Give the number of lines below with "none" in them, leaving out anything else.

-- Data for this task follows --

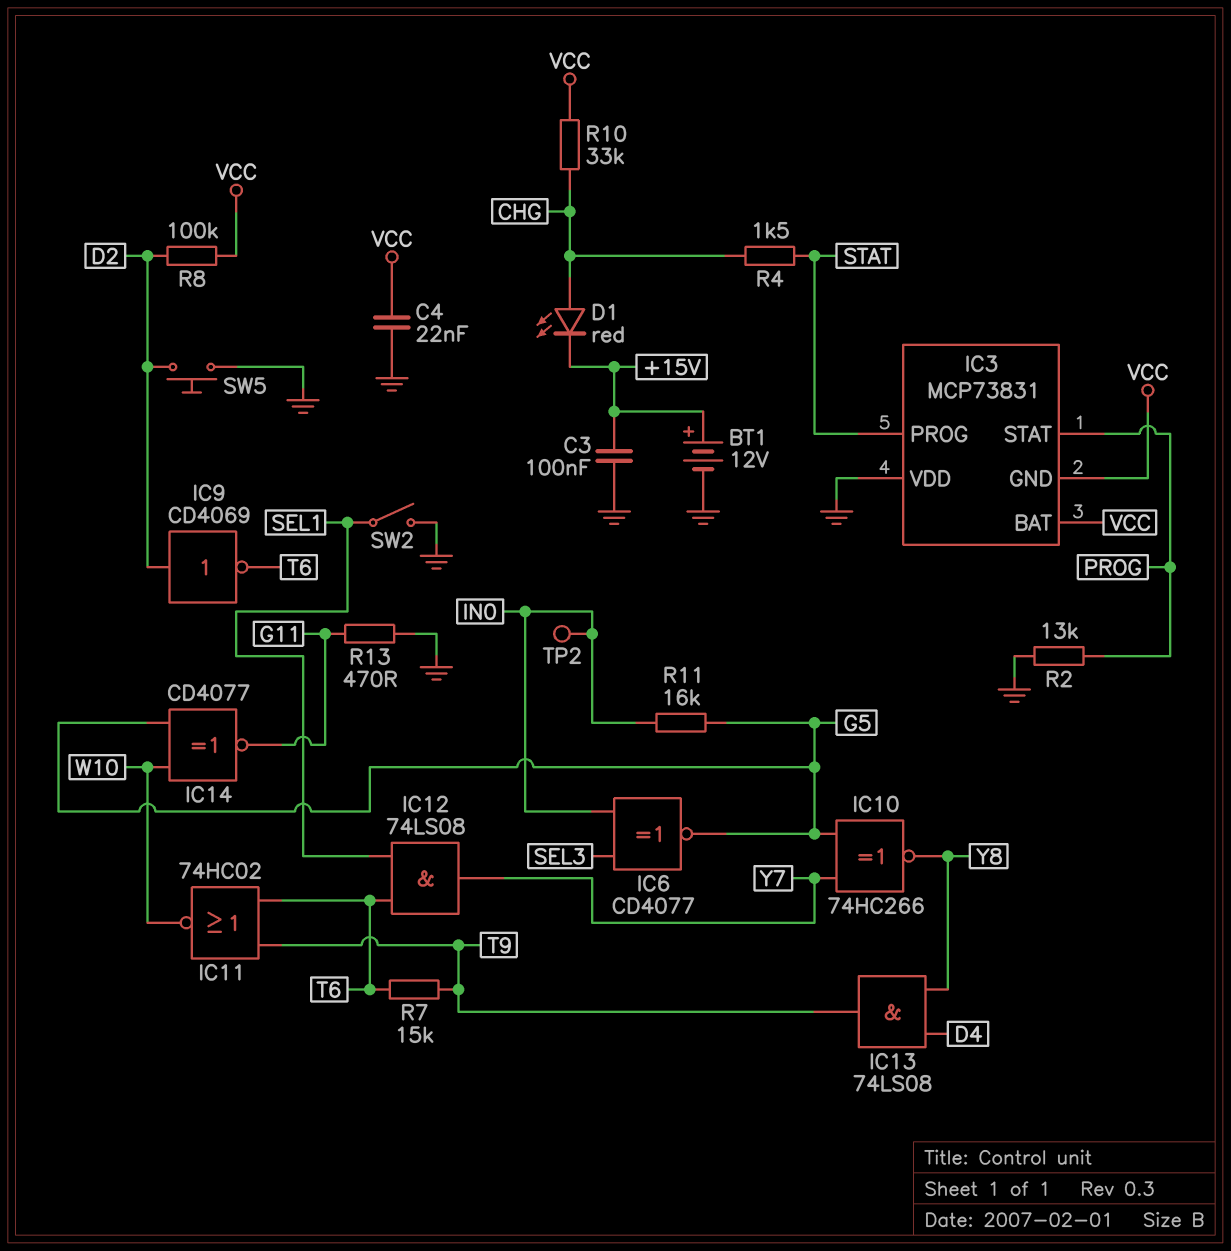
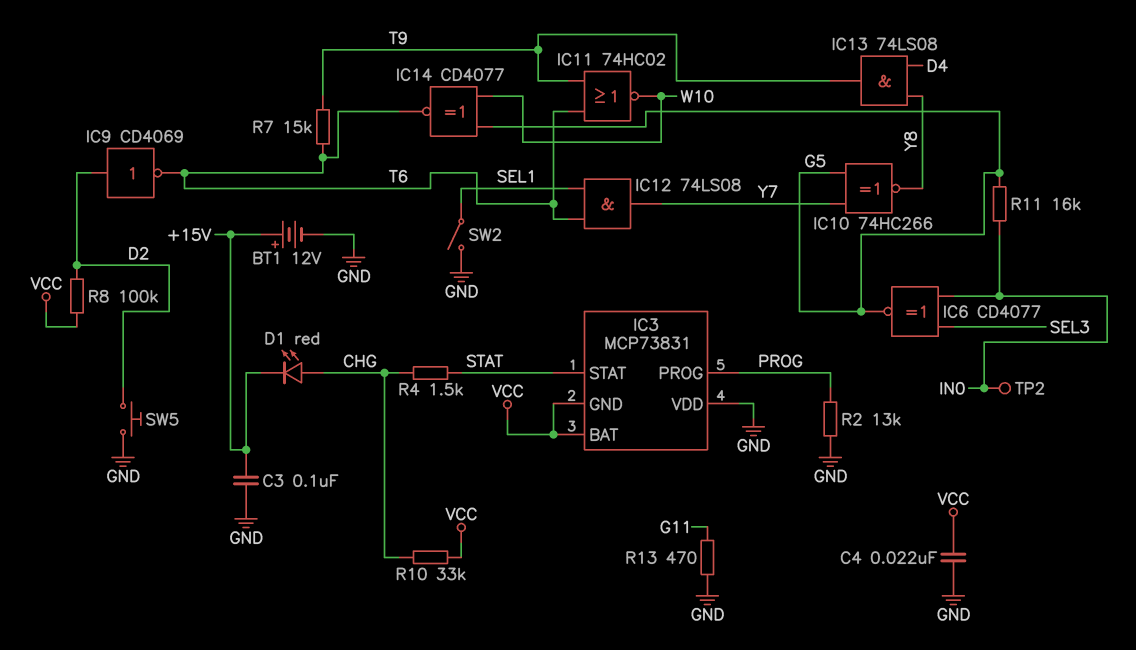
IC3 pin PROG: STAT -> PROG
IC3 pin STAT: PROG -> STAT
IC14: XNOR CD4077 (in G5, in W10, out G11) -> XNOR CD4077 (in G5, in W10, out T6)

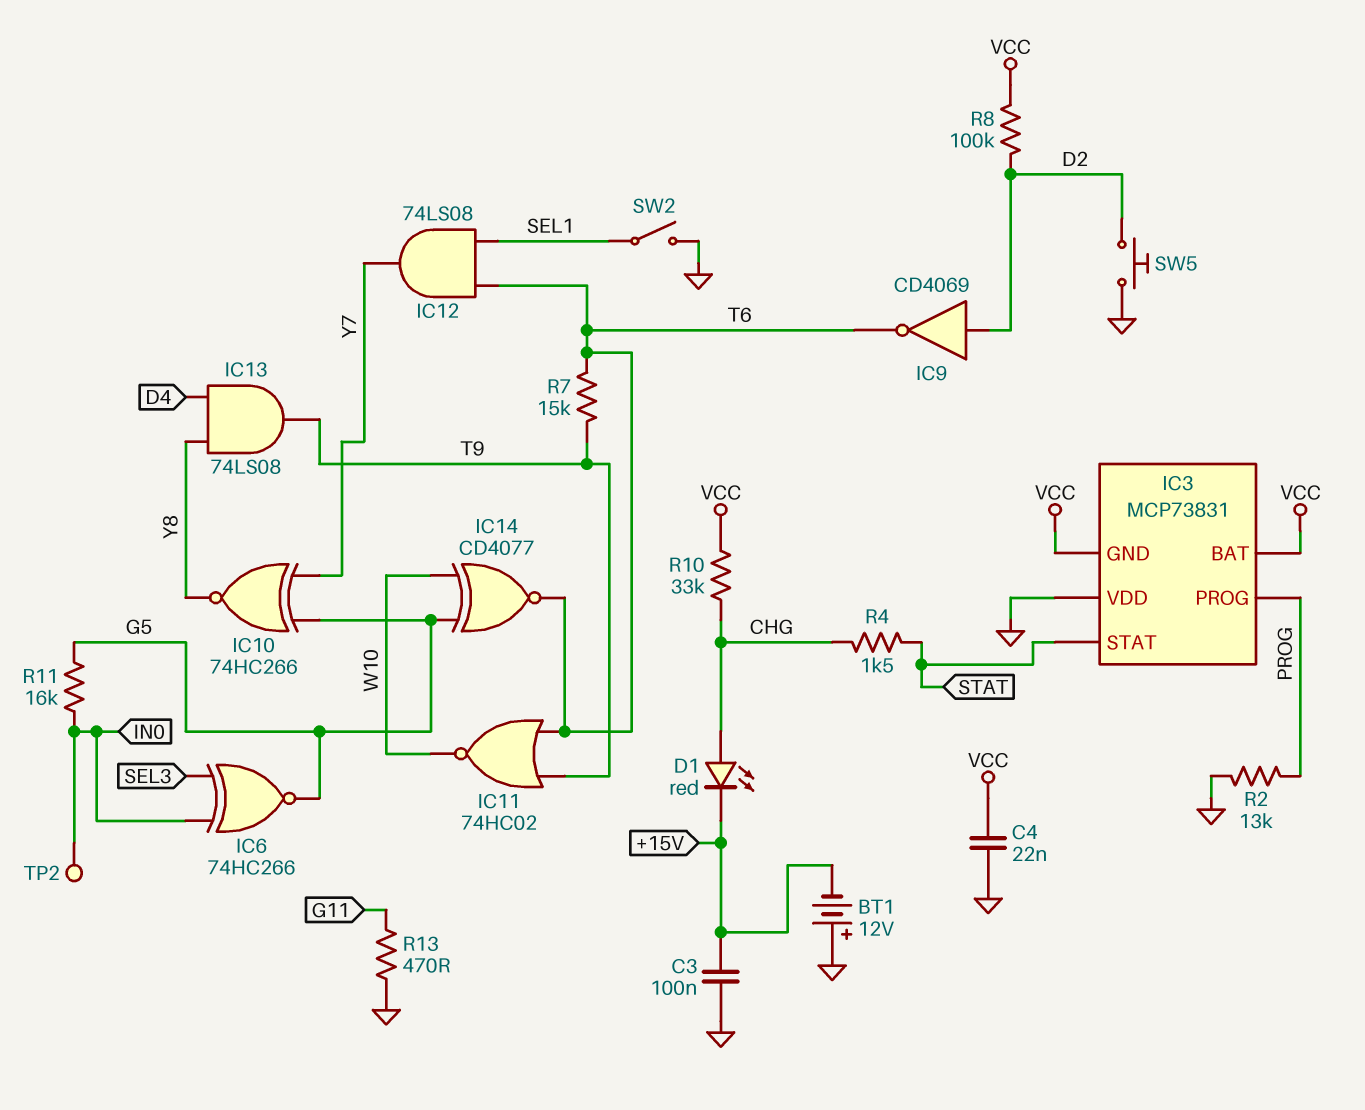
BT1: 12V (plus +15V, minus GND) -> 12V (plus GND, minus +15V)
IC6: XNOR CD4077 (in IN0, in SEL3, out G5) -> XNOR 74HC266 (in IN0, in SEL3, out G5)

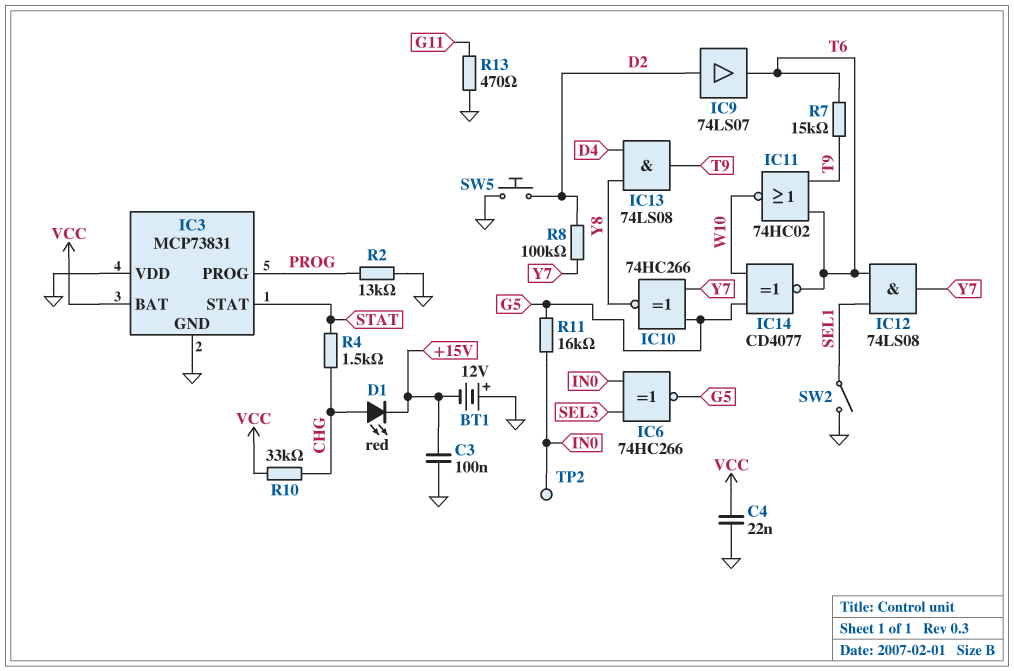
IC3 pin GND: VCC -> GND
IC9: NOT CD4069 (in D2, out T6) -> buffer 74LS07 (in D2, out T6)
R8: 100k (D2, VCC) -> 100k (D2, Y7)

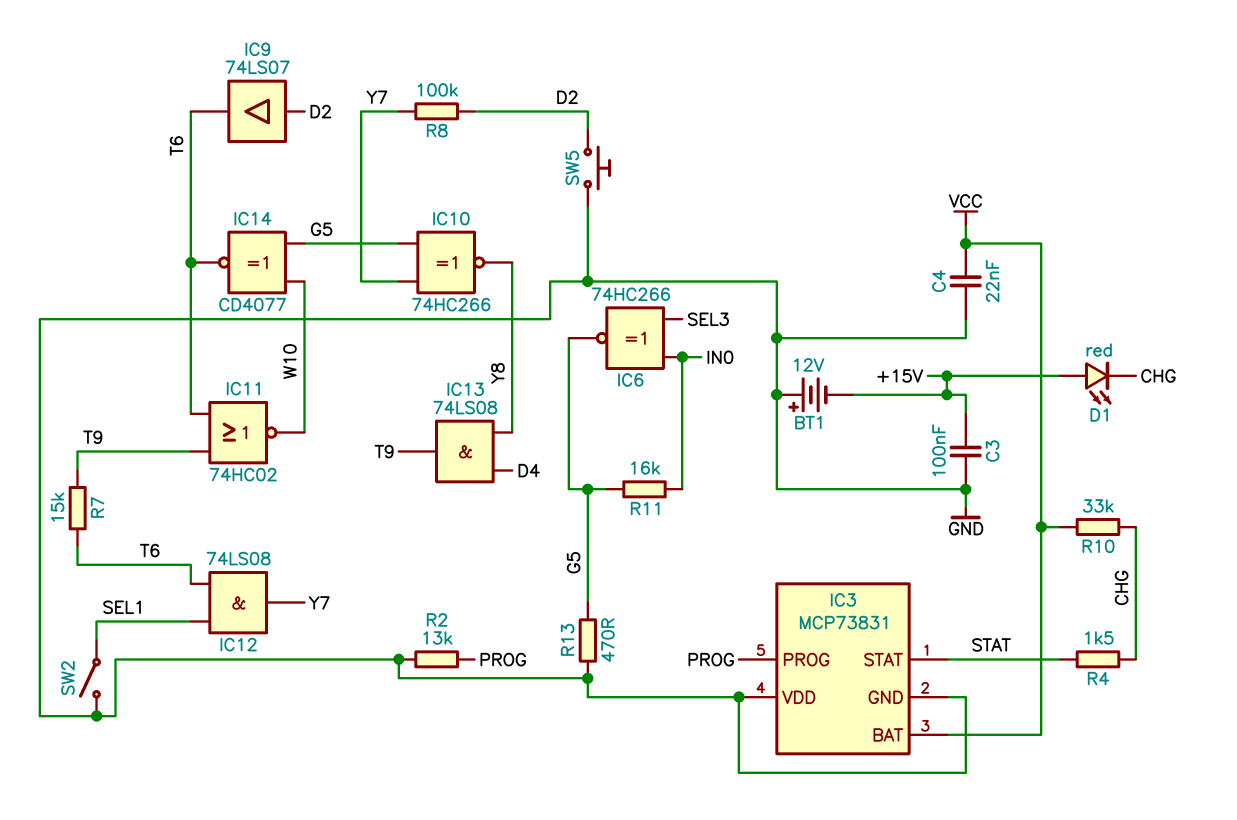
D1: LED red (A CHG, K +15V) -> LED red (A +15V, K CHG)
R13: 470 (G11, GND) -> 470 (G5, GND)
TP2: test point (IN0) -> none

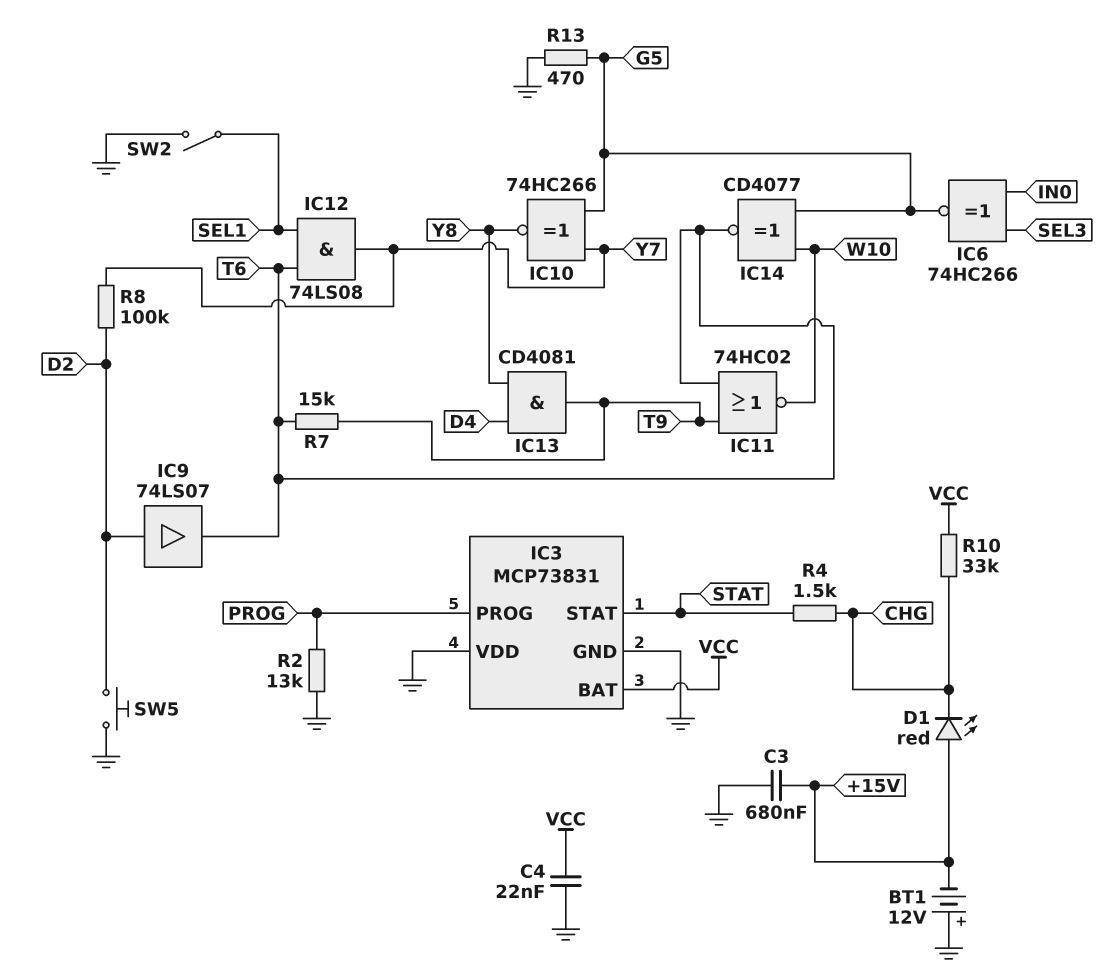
C3: 100nF (+15V, GND) -> 680nF (+15V, GND)
IC13: AND 74LS08 (in D4, in Y8, out T9) -> AND CD4081 (in D4, in Y8, out T9)
R11: 16k (G5, IN0) -> none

-- Data for this task concluded --

Task answer:
2